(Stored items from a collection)
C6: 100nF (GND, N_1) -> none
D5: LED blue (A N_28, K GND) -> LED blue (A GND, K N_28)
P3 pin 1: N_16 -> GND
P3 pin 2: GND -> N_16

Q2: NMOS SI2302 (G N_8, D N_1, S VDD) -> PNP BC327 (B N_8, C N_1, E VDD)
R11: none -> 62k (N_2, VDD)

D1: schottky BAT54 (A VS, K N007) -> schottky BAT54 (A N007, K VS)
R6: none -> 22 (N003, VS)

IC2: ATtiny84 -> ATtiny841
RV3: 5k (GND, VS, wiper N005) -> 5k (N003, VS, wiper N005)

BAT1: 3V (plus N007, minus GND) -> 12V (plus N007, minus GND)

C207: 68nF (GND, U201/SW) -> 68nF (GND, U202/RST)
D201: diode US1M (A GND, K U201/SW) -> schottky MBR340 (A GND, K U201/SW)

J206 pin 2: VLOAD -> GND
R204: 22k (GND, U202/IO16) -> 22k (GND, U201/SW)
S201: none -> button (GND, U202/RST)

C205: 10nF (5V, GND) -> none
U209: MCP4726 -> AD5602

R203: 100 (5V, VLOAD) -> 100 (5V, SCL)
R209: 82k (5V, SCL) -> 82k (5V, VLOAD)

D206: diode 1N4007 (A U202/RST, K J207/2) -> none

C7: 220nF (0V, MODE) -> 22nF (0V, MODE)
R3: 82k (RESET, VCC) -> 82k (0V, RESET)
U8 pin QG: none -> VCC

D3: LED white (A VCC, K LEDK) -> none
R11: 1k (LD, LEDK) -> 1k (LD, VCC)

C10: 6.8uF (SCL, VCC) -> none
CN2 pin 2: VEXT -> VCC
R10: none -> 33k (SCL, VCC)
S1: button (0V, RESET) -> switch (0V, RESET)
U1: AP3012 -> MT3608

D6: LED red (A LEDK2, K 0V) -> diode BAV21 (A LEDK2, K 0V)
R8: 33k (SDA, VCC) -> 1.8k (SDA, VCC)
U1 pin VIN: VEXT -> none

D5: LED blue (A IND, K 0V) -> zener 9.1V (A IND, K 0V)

- **Exercise**
Could you find every line in the records above that has the string "none" and copy it?

- **Final answer**
C6: 100nF (GND, N_1) -> none
R11: none -> 62k (N_2, VDD)
R6: none -> 22 (N003, VS)
S201: none -> button (GND, U202/RST)
C205: 10nF (5V, GND) -> none
D206: diode 1N4007 (A U202/RST, K J207/2) -> none
U8 pin QG: none -> VCC
D3: LED white (A VCC, K LEDK) -> none
C10: 6.8uF (SCL, VCC) -> none
R10: none -> 33k (SCL, VCC)
U1 pin VIN: VEXT -> none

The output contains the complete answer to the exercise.